Word for word and without images, transcribe all of the records.
^^^^
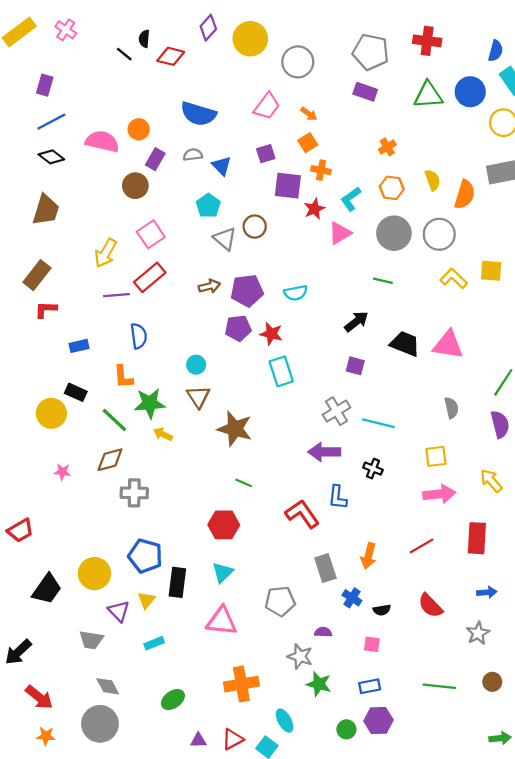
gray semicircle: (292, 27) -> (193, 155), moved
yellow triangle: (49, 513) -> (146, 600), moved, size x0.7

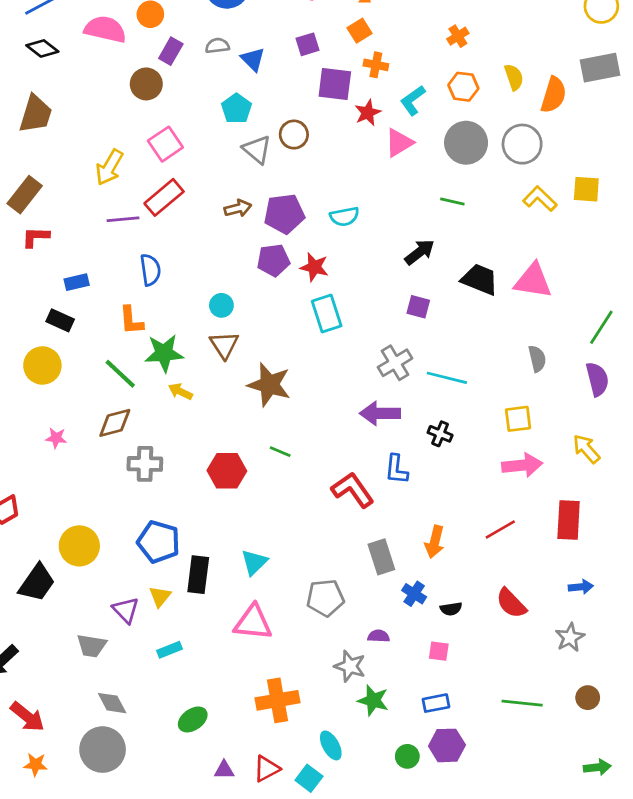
black rectangle: (76, 392) -> (60, 320), moved
red hexagon: (224, 525) -> (227, 471), moved
yellow circle: (94, 574) -> (79, 546), moved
^^^^
### WRITTEN REPLY
gray semicircle: (292, 27) -> (193, 155), moved
yellow triangle: (49, 513) -> (146, 600), moved, size x0.7

black rectangle: (76, 392) -> (60, 320), moved
red hexagon: (224, 525) -> (227, 471), moved
yellow circle: (94, 574) -> (79, 546), moved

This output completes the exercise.